***** Data supplied

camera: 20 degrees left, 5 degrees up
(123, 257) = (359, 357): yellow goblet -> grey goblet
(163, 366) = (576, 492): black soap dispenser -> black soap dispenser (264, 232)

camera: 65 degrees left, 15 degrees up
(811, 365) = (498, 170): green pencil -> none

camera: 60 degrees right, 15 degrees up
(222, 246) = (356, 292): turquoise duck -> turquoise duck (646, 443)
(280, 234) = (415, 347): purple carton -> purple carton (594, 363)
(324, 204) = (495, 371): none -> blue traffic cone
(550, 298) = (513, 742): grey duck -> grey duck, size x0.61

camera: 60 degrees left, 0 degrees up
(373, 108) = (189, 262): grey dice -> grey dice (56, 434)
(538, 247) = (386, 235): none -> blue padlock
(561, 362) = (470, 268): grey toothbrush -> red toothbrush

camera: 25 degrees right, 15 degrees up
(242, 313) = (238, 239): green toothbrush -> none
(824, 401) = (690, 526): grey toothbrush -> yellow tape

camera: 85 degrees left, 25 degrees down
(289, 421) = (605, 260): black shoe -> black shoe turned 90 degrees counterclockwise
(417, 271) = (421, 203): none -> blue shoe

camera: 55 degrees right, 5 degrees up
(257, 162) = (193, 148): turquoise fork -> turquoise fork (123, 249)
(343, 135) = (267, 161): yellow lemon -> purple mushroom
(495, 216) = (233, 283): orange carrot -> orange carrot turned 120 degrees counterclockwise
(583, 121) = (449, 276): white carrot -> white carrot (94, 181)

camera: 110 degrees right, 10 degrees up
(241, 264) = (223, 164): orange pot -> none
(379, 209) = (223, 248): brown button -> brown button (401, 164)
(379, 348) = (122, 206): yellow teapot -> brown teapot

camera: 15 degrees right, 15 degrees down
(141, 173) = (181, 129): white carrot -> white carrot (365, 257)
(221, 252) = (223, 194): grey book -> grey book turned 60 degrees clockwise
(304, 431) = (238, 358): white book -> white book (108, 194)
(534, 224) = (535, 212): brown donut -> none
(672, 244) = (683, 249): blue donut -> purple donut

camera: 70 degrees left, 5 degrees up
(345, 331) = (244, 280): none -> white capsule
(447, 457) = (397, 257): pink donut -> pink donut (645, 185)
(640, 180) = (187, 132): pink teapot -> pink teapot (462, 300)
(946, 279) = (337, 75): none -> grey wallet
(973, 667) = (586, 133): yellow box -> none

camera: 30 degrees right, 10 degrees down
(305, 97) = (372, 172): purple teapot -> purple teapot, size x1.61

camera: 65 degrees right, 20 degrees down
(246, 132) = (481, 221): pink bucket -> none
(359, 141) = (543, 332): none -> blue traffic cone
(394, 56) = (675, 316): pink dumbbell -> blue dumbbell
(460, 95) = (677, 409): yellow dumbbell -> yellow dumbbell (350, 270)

**********

Copy every line of the records above that contains "book".

(221, 252) = (223, 194): grey book -> grey book turned 60 degrees clockwise
(304, 431) = (238, 358): white book -> white book (108, 194)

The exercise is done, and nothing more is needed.